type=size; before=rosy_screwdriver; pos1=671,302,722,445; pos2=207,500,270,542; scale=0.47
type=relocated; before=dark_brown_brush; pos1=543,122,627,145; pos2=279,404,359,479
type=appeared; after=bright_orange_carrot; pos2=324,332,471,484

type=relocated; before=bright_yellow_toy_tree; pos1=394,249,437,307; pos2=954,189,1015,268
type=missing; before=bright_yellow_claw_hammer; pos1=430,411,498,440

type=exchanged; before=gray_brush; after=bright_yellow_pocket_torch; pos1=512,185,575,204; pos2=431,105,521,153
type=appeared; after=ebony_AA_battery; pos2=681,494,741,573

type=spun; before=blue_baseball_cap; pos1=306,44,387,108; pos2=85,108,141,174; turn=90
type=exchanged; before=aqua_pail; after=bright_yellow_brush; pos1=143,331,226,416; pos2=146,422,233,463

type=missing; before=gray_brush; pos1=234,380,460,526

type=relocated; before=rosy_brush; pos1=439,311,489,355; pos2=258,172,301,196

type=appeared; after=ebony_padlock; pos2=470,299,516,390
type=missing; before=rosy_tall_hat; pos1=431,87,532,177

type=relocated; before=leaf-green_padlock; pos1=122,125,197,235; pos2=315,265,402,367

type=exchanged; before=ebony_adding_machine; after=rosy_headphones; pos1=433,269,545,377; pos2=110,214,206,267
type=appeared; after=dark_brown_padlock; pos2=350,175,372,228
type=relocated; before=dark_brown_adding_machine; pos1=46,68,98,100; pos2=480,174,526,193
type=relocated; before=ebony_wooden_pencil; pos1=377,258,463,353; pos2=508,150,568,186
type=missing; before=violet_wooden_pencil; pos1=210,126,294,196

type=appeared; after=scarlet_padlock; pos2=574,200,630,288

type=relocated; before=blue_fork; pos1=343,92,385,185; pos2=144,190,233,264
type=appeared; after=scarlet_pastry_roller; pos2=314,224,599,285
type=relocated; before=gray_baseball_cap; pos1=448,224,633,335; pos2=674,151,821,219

→ YOUR OBJECTIVE:
Nothing but the lines from the top of the entries above through the line with "type=relocated; before=dark_brown_brush; pos1=543,122,627,145;" should be set down, each exactly as written.

→ EXERCISE RESPONSE:
type=size; before=rosy_screwdriver; pos1=671,302,722,445; pos2=207,500,270,542; scale=0.47
type=relocated; before=dark_brown_brush; pos1=543,122,627,145; pos2=279,404,359,479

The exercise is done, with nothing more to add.